→ **Required work**:
If you see a picture in the data below, omit it and copy the rest exactly.
───── Given information
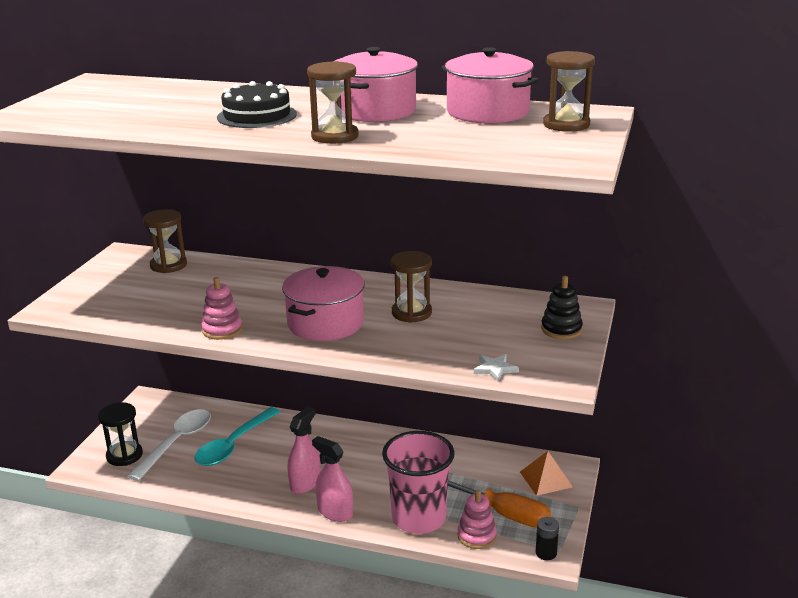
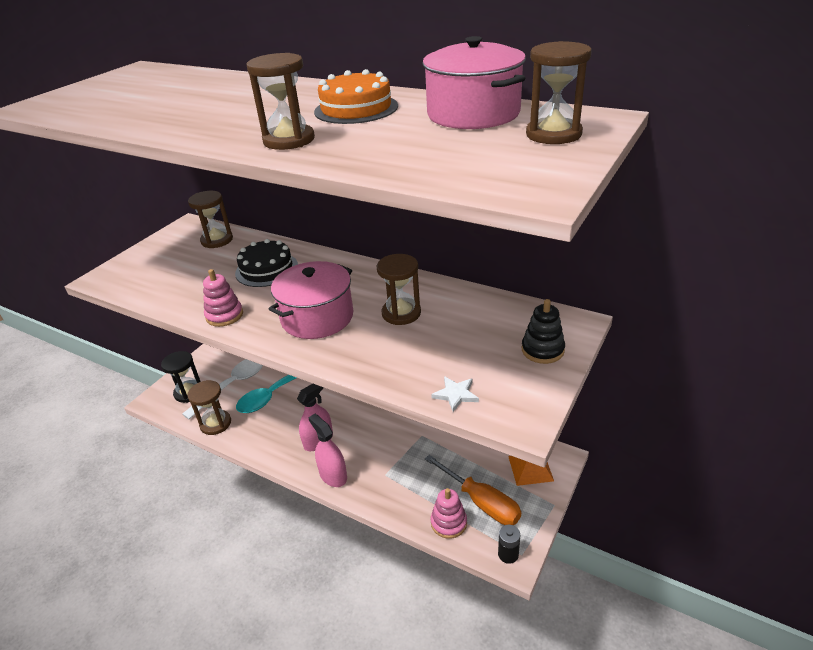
camera: 15 degrees right, 10 degrees up
(173, 481) = (215, 423): none -> brown hourglass
(257, 116) = (237, 111): black cake -> black cake (266, 269)
(375, 111) = (356, 109): pink pot -> orange cake
(419, 518) = (402, 494): pink cup -> none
──────────
→ **Answer section**:
camera: 15 degrees right, 10 degrees up
(173, 481) = (215, 423): none -> brown hourglass
(257, 116) = (237, 111): black cake -> black cake (266, 269)
(375, 111) = (356, 109): pink pot -> orange cake
(419, 518) = (402, 494): pink cup -> none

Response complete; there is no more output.